• _Exercise_
What number of lines in the entries below include the string "right"? Respond with that number alone.

• _Records to process_

•••••

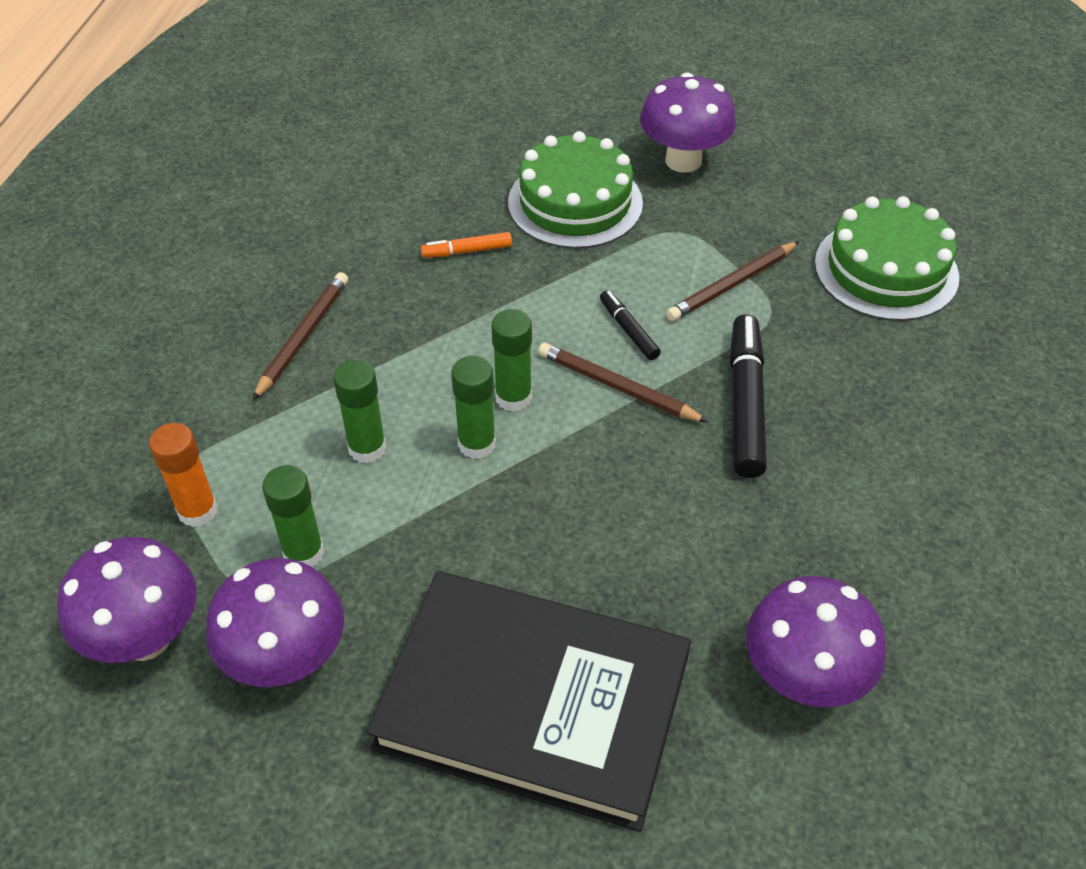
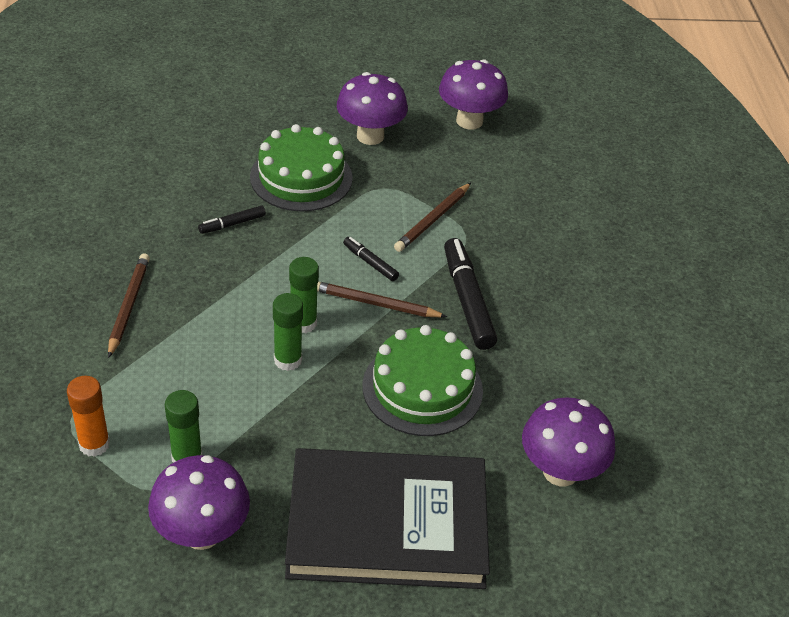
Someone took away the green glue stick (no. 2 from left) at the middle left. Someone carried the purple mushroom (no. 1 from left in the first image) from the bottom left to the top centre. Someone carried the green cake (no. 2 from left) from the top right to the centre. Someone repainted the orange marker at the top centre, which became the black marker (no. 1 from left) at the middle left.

•••••

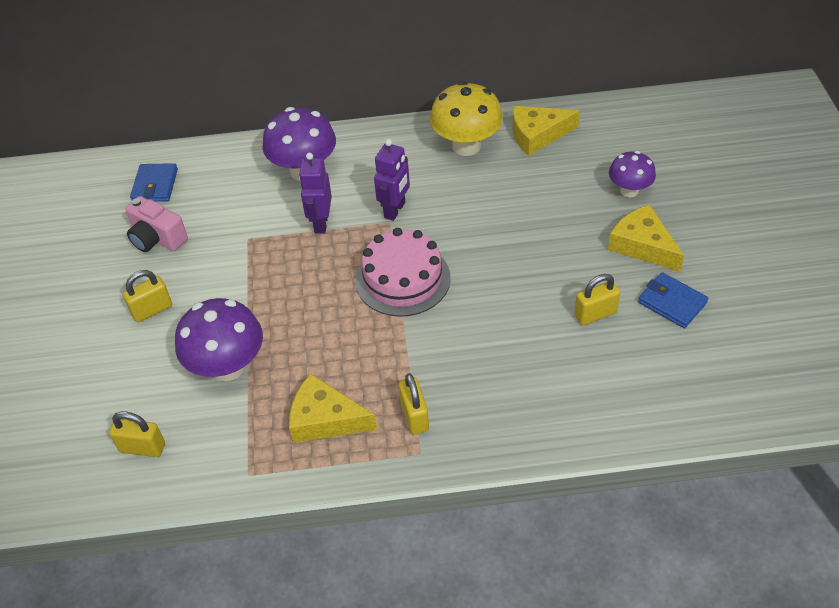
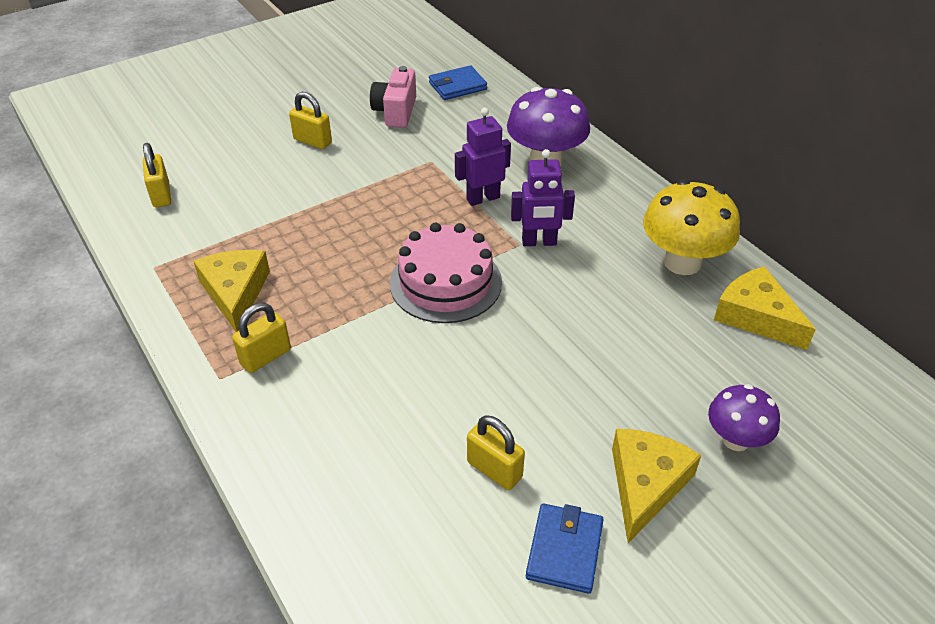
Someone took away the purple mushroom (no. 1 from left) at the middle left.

•••••

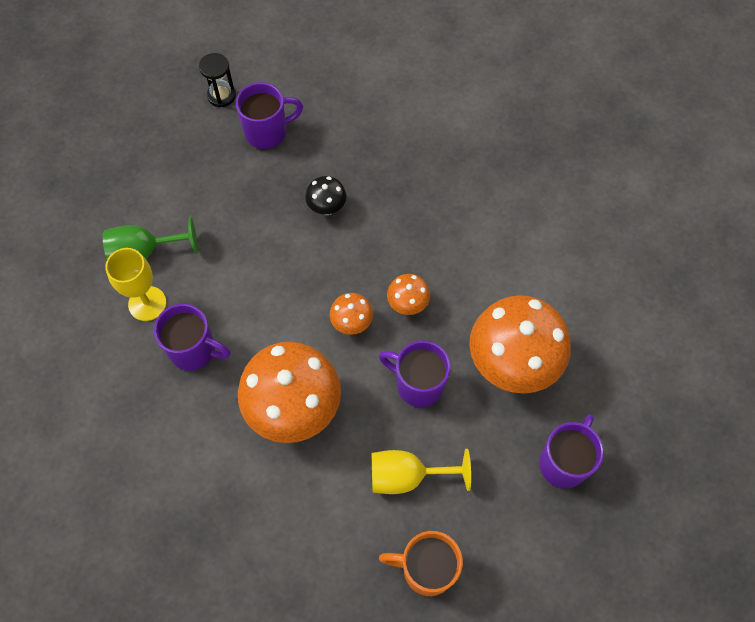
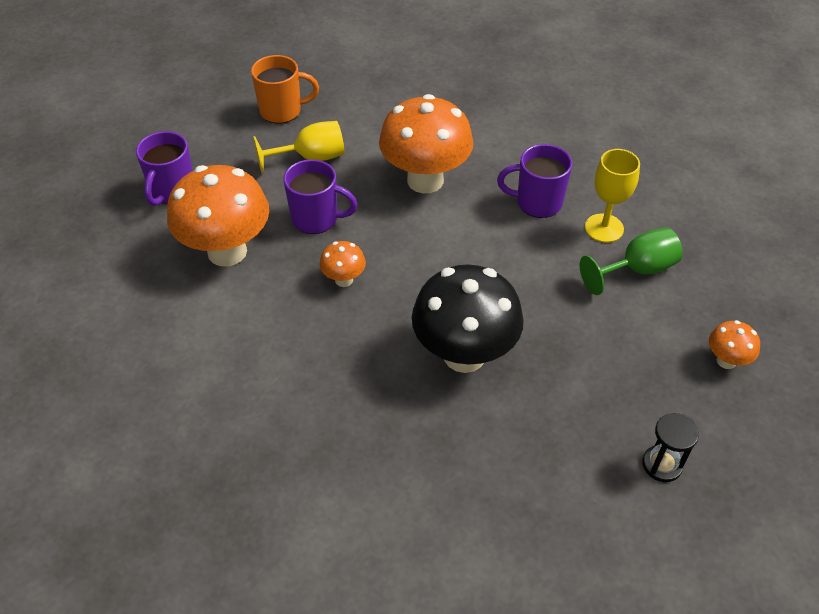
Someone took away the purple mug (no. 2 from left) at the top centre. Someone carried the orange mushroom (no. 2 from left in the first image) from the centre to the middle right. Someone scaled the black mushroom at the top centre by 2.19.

•••••

• _Result for this exercise_
2